**WHAT IS BEING ASKED**
The lines from the start of the data through the line with "first_place: [415, 72, 50, 65]" are to be returned verbatim; all later lines are to be omitted.

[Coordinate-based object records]

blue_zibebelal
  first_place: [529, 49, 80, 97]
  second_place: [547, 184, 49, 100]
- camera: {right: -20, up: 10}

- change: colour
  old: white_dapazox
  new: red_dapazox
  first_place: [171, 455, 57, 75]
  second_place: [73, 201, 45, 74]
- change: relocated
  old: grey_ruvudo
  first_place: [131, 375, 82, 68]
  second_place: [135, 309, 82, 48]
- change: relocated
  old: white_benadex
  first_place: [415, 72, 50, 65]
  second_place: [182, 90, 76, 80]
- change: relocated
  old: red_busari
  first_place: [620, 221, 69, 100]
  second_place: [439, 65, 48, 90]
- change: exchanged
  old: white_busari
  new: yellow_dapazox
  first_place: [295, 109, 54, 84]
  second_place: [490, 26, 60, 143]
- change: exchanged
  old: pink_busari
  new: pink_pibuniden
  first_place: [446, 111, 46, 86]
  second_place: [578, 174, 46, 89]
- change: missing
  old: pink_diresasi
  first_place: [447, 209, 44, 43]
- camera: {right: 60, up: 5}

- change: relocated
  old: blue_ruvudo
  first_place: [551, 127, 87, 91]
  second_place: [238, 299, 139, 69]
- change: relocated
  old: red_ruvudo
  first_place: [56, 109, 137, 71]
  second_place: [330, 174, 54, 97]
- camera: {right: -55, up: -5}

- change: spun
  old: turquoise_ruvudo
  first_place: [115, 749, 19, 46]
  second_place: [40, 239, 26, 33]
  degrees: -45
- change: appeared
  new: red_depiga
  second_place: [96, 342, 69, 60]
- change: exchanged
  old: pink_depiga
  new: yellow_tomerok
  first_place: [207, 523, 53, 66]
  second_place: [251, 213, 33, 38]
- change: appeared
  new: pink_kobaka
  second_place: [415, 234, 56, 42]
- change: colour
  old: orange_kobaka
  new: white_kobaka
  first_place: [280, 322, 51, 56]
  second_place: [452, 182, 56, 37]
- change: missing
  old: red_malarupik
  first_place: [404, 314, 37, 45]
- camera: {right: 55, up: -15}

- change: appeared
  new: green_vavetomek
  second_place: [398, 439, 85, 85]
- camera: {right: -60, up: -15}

**RESULT OF THIS TASK**
blue_zibebelal
  first_place: [529, 49, 80, 97]
  second_place: [547, 184, 49, 100]
- camera: {right: -20, up: 10}

- change: colour
  old: white_dapazox
  new: red_dapazox
  first_place: [171, 455, 57, 75]
  second_place: [73, 201, 45, 74]
- change: relocated
  old: grey_ruvudo
  first_place: [131, 375, 82, 68]
  second_place: [135, 309, 82, 48]
- change: relocated
  old: white_benadex
  first_place: [415, 72, 50, 65]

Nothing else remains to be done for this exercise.